_YOUR INSTRUCTIONS:_
The range starts at the line containing "C3: 1uF (3V3, GND) -> 220pF (3V3, GND)" and ends at the last line of the records below. Reproduce those lines exactly.

Start of GIVEN RECORDS

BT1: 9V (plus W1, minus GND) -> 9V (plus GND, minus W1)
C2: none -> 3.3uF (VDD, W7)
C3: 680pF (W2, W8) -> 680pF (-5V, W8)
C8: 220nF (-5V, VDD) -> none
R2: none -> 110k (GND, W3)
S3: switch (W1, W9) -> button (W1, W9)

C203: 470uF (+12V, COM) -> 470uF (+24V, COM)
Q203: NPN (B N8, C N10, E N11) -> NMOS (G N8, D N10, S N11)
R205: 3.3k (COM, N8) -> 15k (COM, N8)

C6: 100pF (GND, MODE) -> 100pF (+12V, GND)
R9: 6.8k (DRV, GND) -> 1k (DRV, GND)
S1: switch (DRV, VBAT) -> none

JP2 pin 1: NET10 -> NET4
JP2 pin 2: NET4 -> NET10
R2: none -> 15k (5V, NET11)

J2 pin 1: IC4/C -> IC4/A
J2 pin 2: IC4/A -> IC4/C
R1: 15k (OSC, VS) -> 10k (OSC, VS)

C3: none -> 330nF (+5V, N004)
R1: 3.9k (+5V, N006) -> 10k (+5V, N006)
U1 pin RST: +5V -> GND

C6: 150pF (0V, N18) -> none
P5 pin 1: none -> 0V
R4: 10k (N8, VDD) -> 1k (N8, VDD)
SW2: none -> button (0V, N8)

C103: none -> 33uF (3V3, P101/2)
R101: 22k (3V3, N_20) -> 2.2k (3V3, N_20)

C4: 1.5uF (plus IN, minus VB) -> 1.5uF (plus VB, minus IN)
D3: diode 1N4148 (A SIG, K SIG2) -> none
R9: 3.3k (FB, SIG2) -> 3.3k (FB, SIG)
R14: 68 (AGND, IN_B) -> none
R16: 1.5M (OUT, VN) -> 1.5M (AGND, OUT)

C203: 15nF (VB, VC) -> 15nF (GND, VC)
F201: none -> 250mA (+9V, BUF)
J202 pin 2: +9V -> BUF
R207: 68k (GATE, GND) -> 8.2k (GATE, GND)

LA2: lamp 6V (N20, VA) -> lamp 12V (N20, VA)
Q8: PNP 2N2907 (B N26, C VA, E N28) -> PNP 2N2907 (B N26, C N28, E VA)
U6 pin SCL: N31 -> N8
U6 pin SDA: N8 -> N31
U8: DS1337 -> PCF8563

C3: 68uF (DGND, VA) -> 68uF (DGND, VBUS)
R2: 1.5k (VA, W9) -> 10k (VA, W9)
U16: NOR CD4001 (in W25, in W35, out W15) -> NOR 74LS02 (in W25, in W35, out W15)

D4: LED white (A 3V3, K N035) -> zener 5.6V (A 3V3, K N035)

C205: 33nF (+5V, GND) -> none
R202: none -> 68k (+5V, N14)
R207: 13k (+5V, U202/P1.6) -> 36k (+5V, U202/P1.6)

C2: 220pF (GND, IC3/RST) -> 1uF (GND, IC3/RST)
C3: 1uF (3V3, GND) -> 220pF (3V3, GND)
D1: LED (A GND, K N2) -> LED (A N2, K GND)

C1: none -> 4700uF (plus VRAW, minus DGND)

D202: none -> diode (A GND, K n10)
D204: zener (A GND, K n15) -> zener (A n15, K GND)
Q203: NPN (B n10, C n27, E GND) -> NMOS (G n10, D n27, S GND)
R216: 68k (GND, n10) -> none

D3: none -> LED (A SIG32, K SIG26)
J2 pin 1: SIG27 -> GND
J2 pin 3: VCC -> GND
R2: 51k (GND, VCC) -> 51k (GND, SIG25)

End of GIVEN RECORDS

_RESPONSE TO THIS EXERCISE:_
C3: 1uF (3V3, GND) -> 220pF (3V3, GND)
D1: LED (A GND, K N2) -> LED (A N2, K GND)

C1: none -> 4700uF (plus VRAW, minus DGND)

D202: none -> diode (A GND, K n10)
D204: zener (A GND, K n15) -> zener (A n15, K GND)
Q203: NPN (B n10, C n27, E GND) -> NMOS (G n10, D n27, S GND)
R216: 68k (GND, n10) -> none

D3: none -> LED (A SIG32, K SIG26)
J2 pin 1: SIG27 -> GND
J2 pin 3: VCC -> GND
R2: 51k (GND, VCC) -> 51k (GND, SIG25)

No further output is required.